Work to be completed: Go through the records and copy each line where the word "bowling" occurs.
--- Exercise data Enclosed Below ---
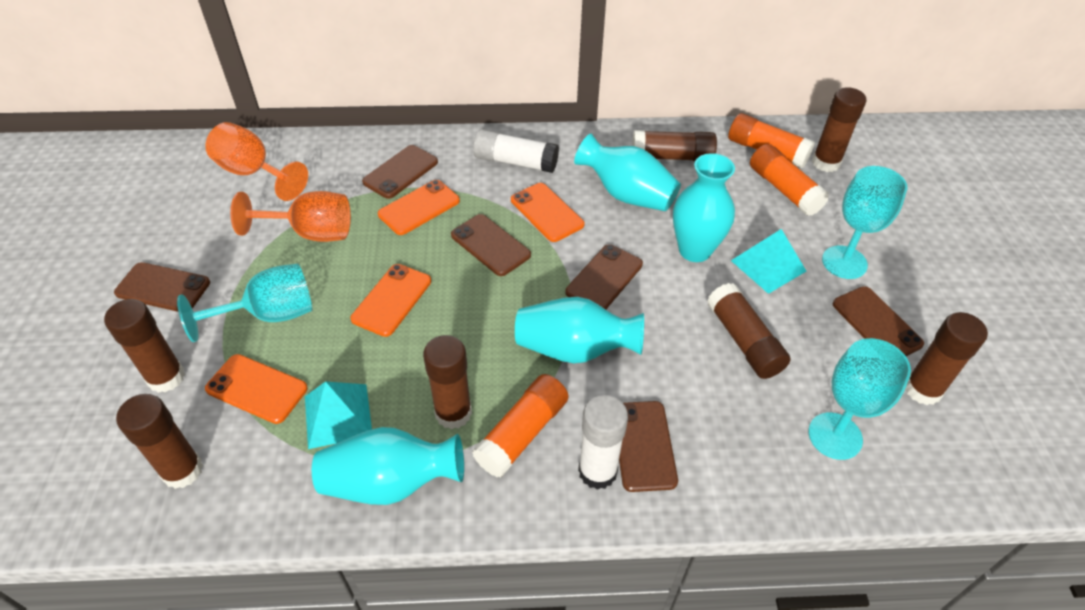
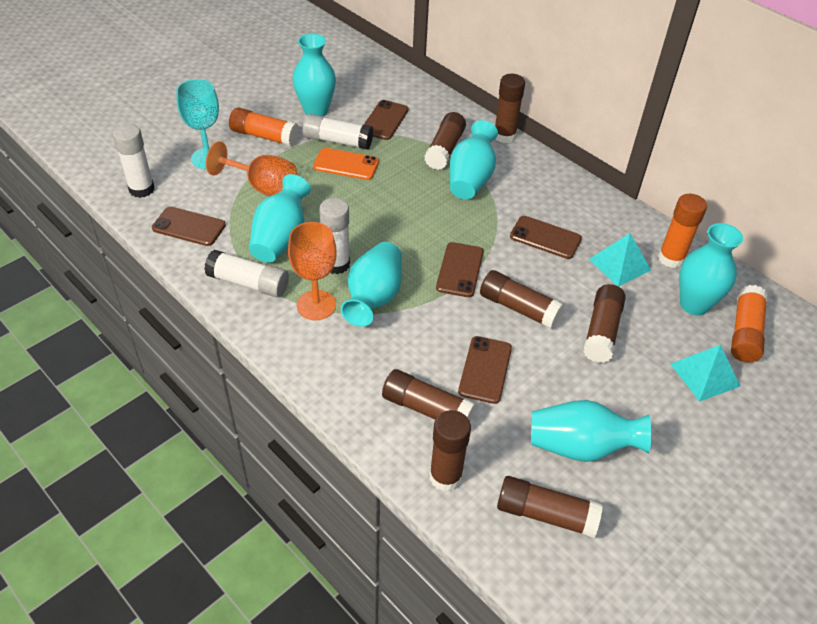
brown phone: 6 -> 5
orange phone: 4 -> 1
turquoise goblet: 3 -> 1
turquoise vase: 4 -> 6
white glue stick: 2 -> 4

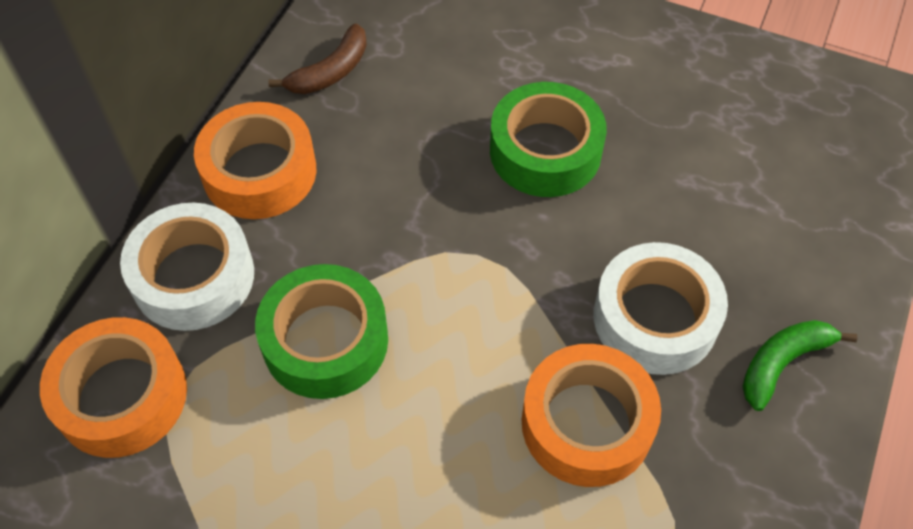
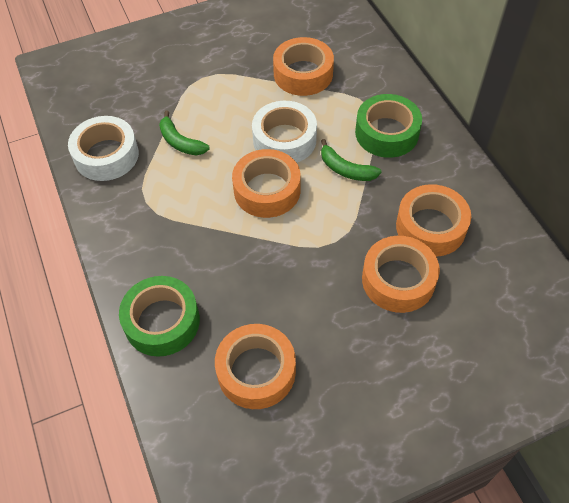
brown banana: 1 -> 0
green banana: 1 -> 2
orange tape: 3 -> 5

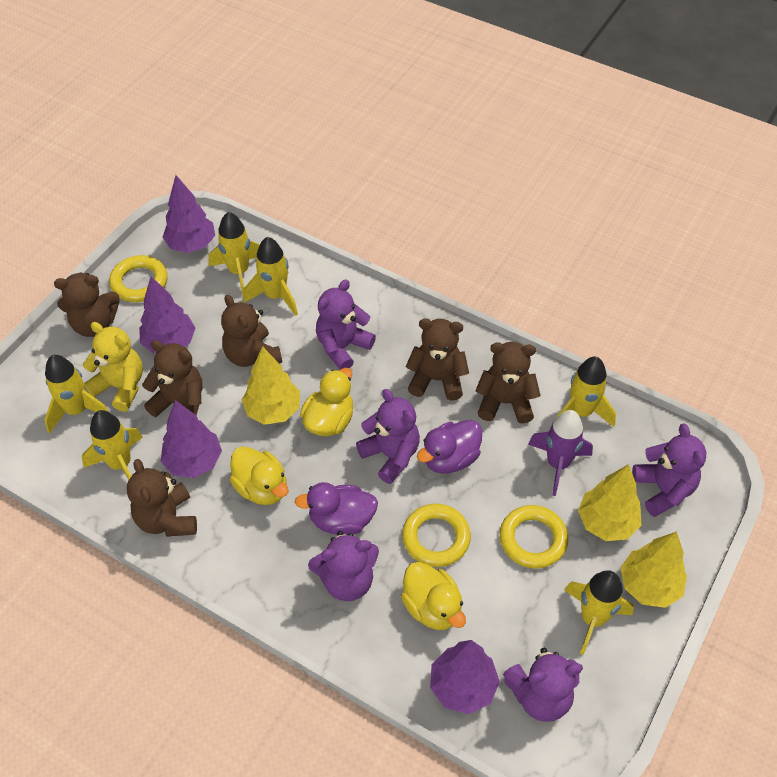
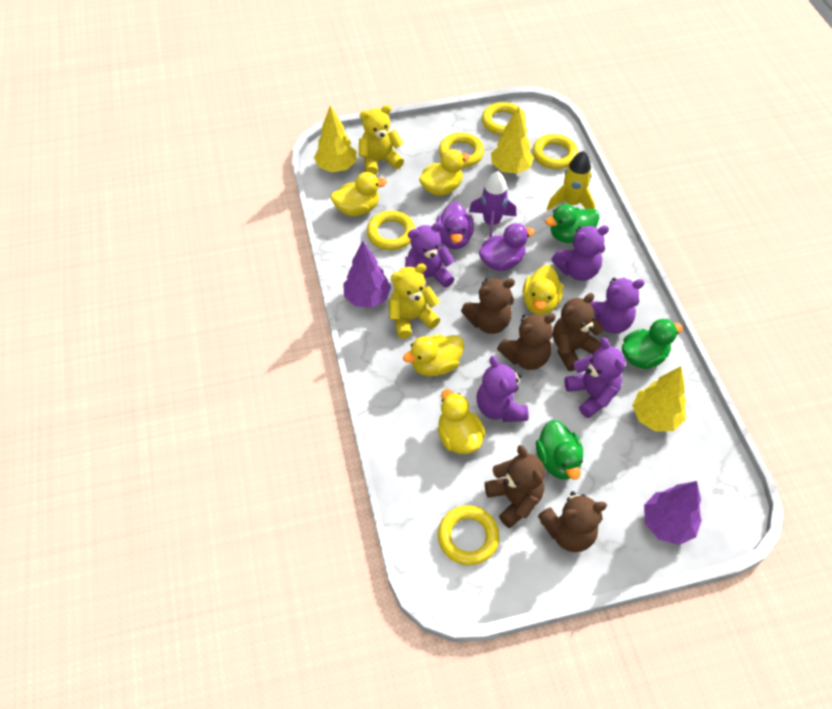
brown teddy bear: 6 -> 5
green duck: 0 -> 3
purple tree: 4 -> 2
yellow duck: 3 -> 5
yellow ring: 3 -> 5
yellow rocket: 6 -> 1
yellow teddy bear: 1 -> 2

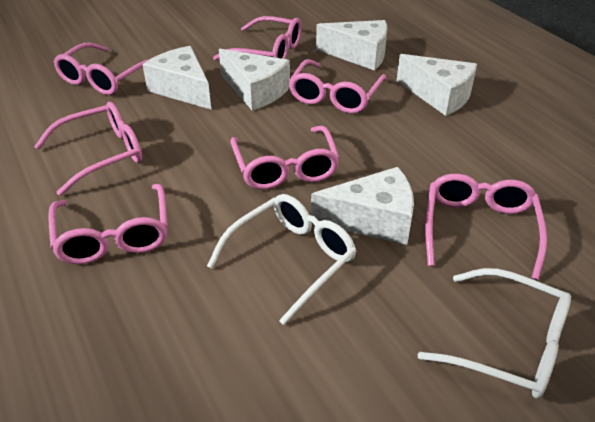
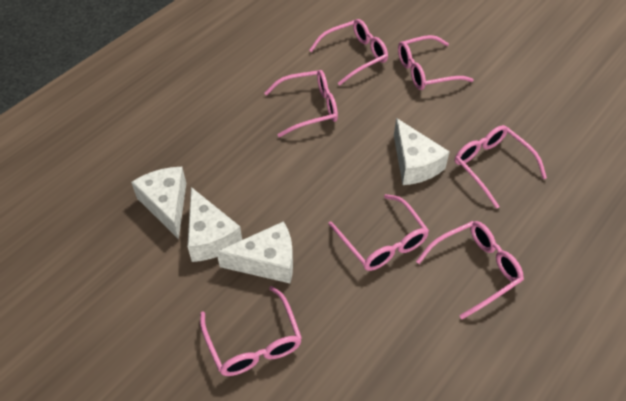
white cheese: 5 -> 4
white glasses: 2 -> 0

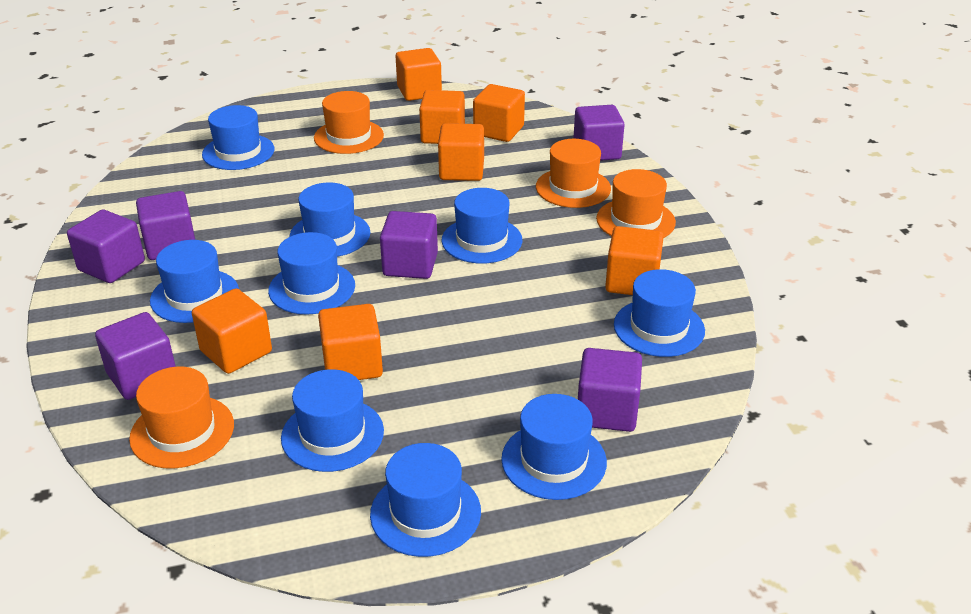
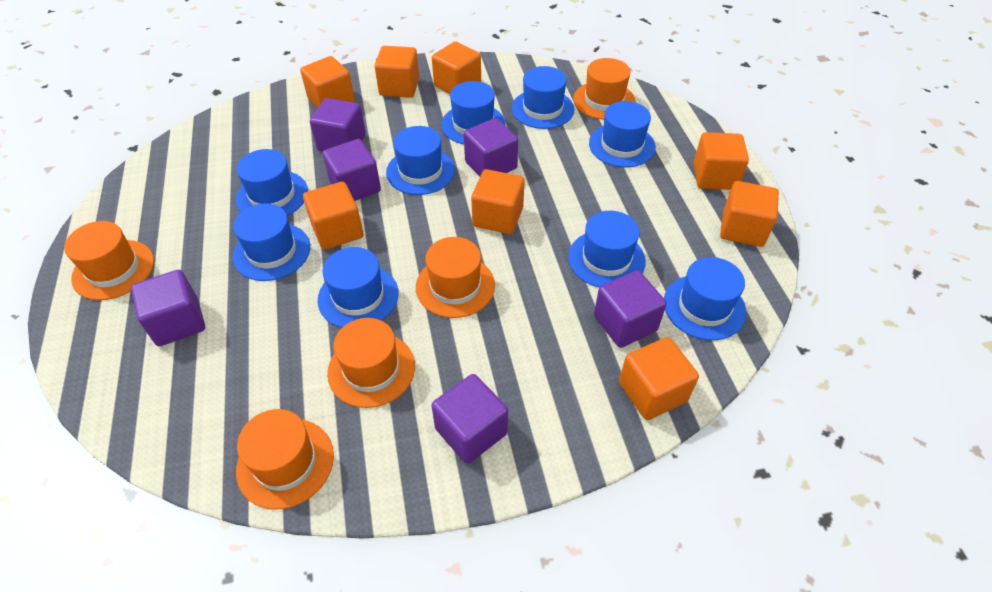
orange cube: 7 -> 8
orange hat: 4 -> 5

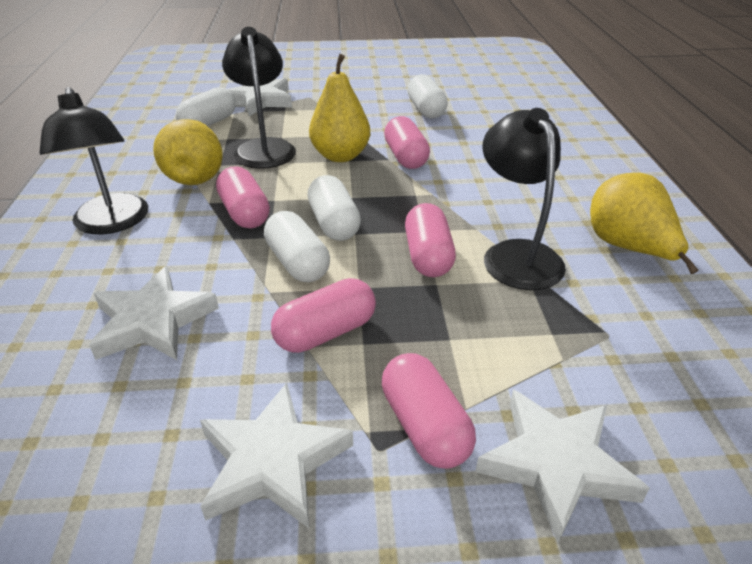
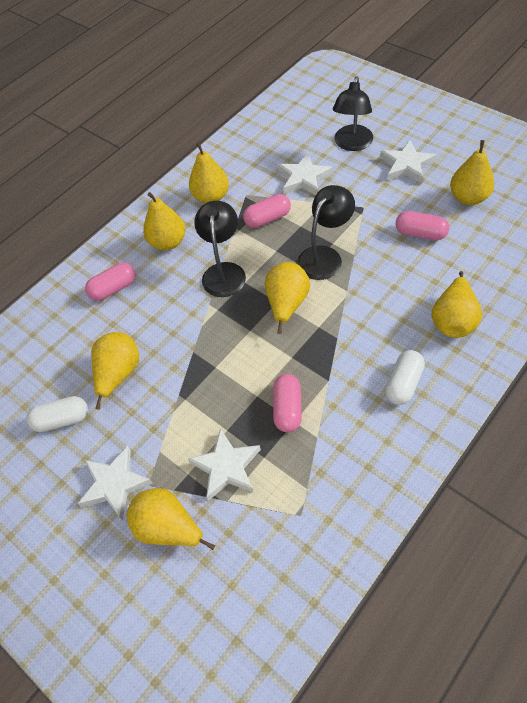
pink capsule: 5 -> 4
white capsule: 4 -> 2
yellow pear: 3 -> 7

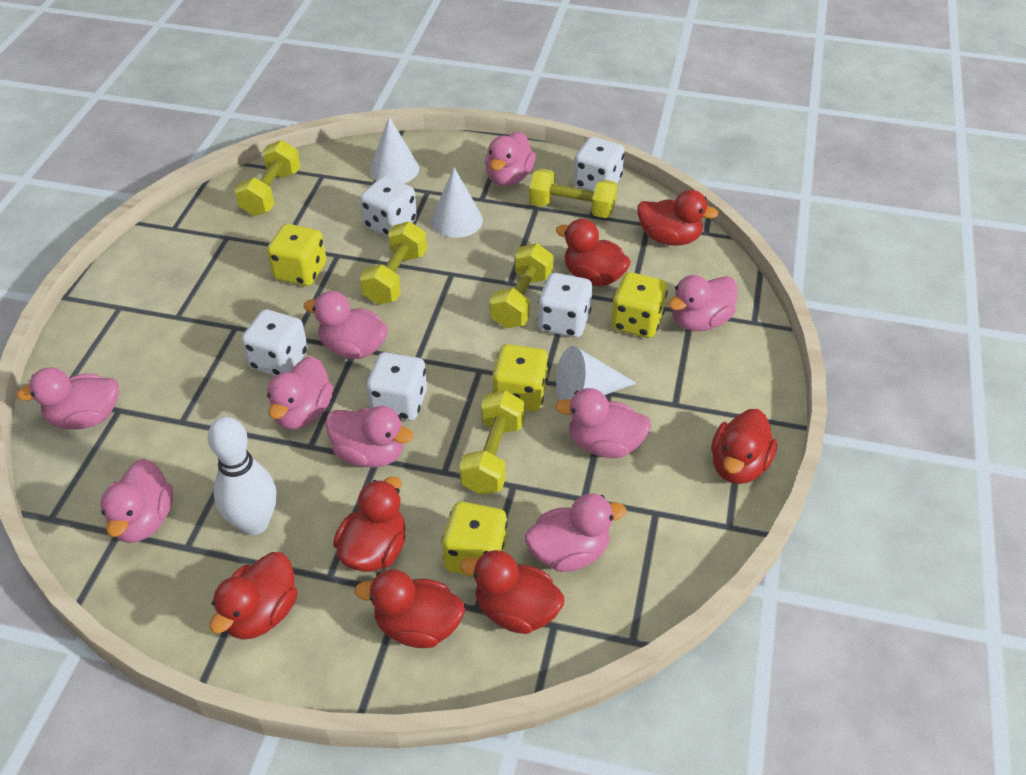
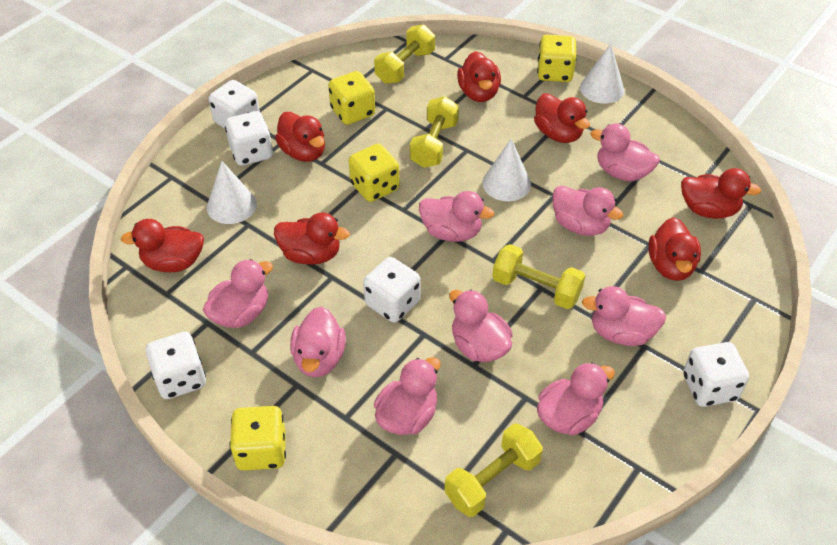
white bowling pin: 1 -> 0
yellow dumbbell: 5 -> 4

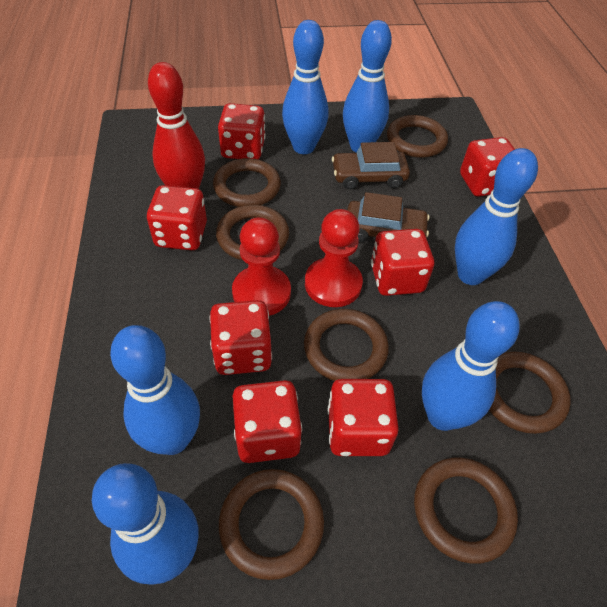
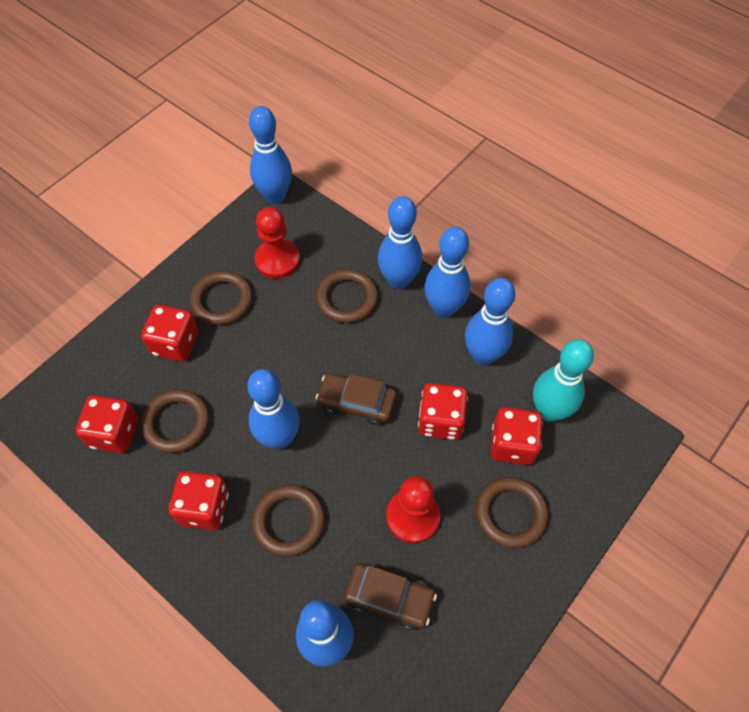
brown ring: 7 -> 5
red bowling pin: 1 -> 0
red dice: 7 -> 5
turquoise bowling pin: 0 -> 1

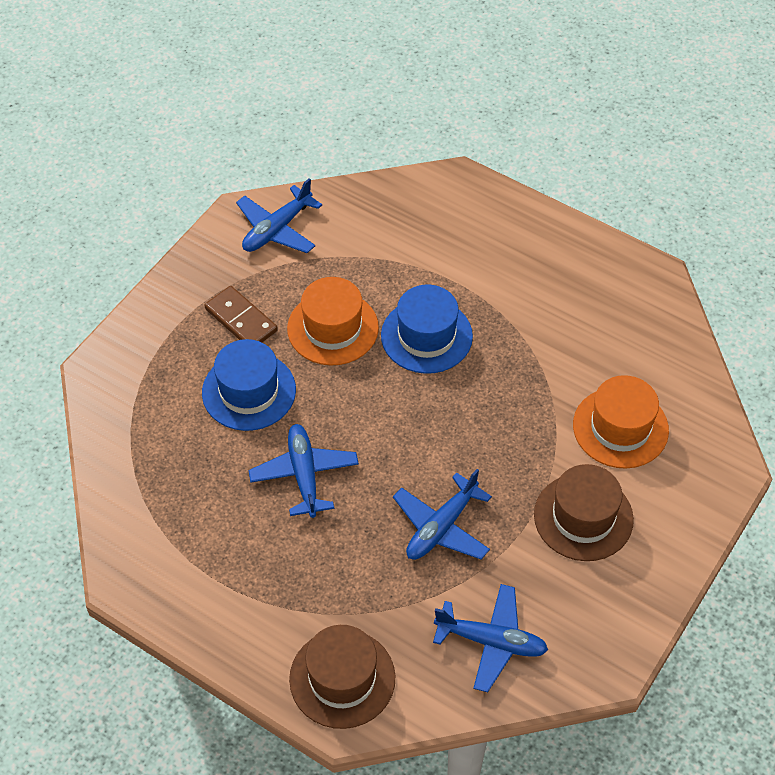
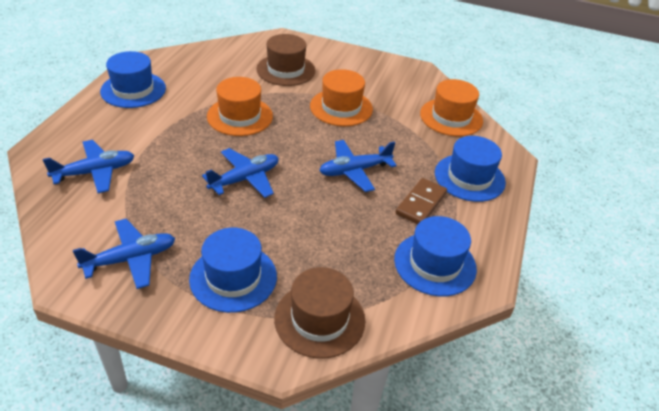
blue hat: 2 -> 4
orange hat: 2 -> 3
--- End of Enclosed Exercise data ---
Answer for this exercise:
white bowling pin: 1 -> 0
red bowling pin: 1 -> 0
turquoise bowling pin: 0 -> 1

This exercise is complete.